◆ INFORMATION SUPPLIED
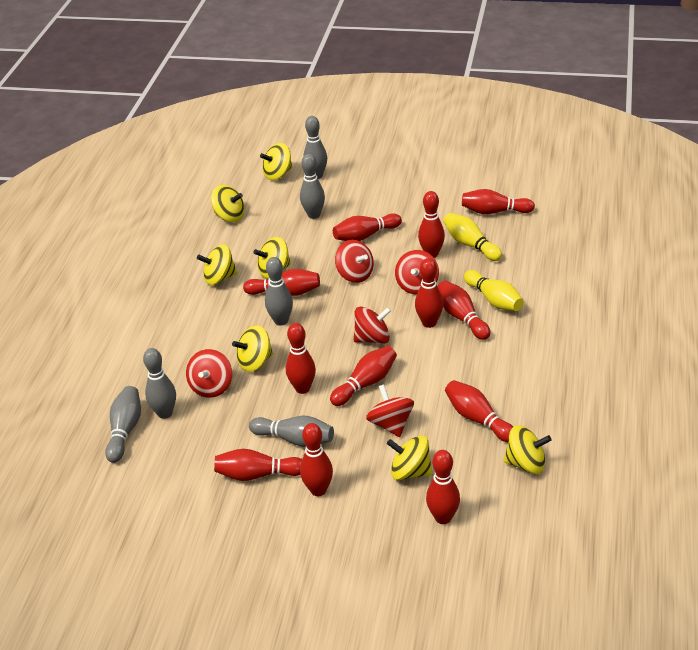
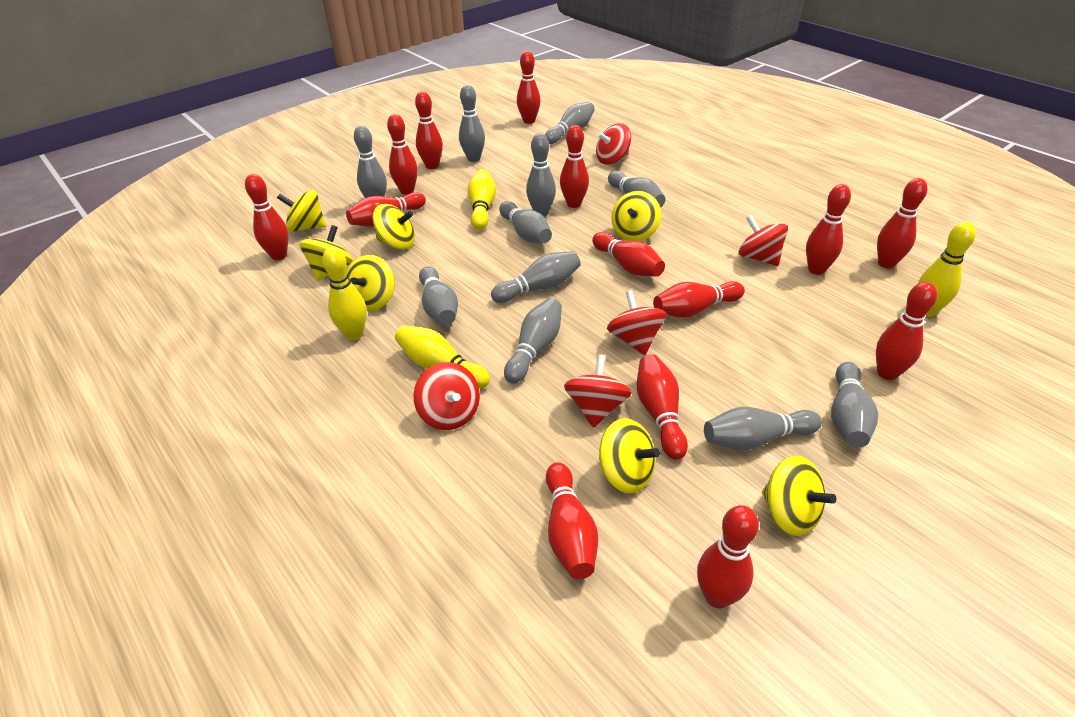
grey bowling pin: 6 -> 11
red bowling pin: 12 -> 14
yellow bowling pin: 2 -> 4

==

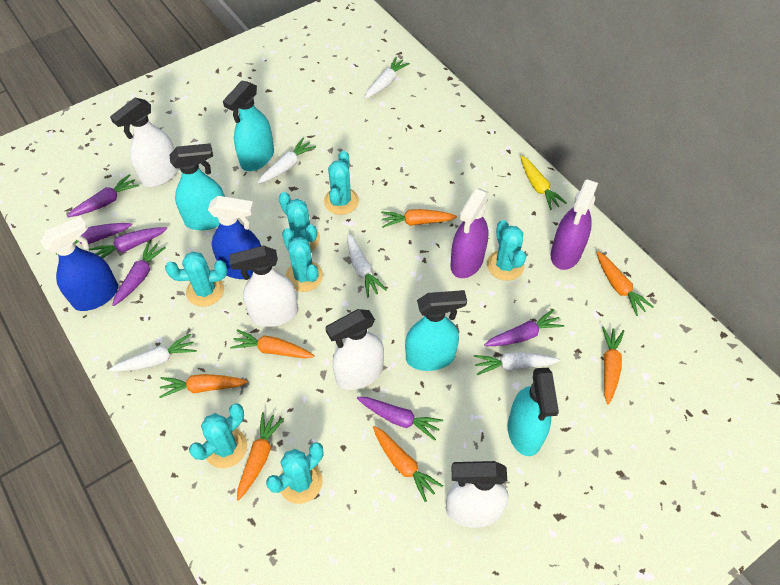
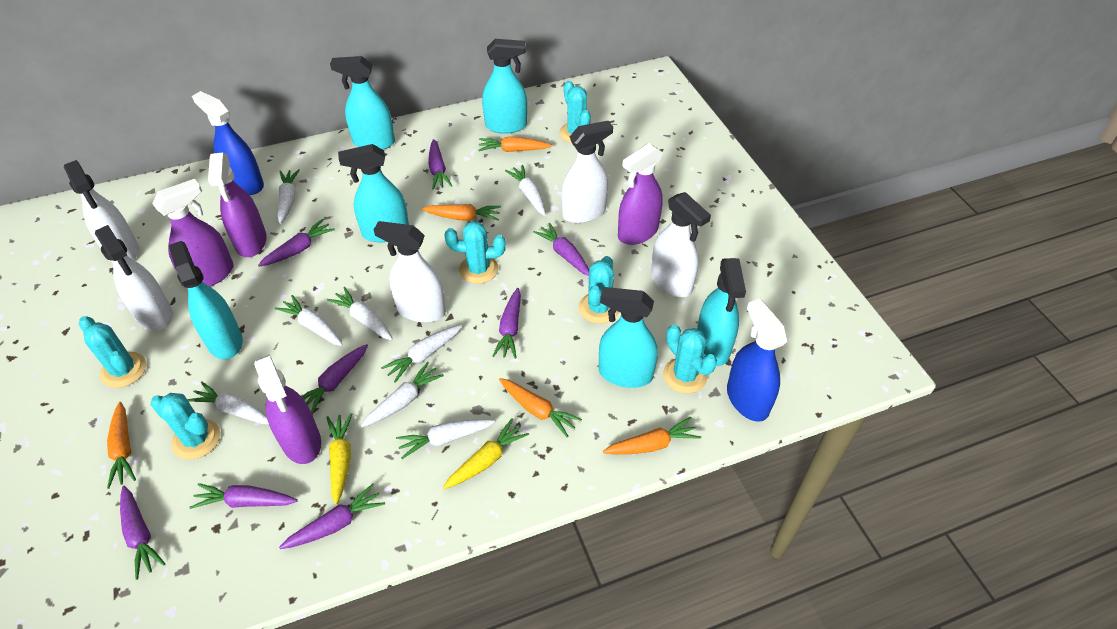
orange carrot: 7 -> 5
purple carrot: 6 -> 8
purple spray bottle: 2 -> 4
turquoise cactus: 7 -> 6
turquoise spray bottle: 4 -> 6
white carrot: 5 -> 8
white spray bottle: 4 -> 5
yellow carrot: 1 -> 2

◆ TASK REQUIREMENTS
Your task is to retype the entries verbatim, starting with the line that holds "orange carrot: 7 -> 5" and stopping after the line that holds "yellow carrot: 1 -> 2".

◆ ANSWER TO THE PROBLEM
orange carrot: 7 -> 5
purple carrot: 6 -> 8
purple spray bottle: 2 -> 4
turquoise cactus: 7 -> 6
turquoise spray bottle: 4 -> 6
white carrot: 5 -> 8
white spray bottle: 4 -> 5
yellow carrot: 1 -> 2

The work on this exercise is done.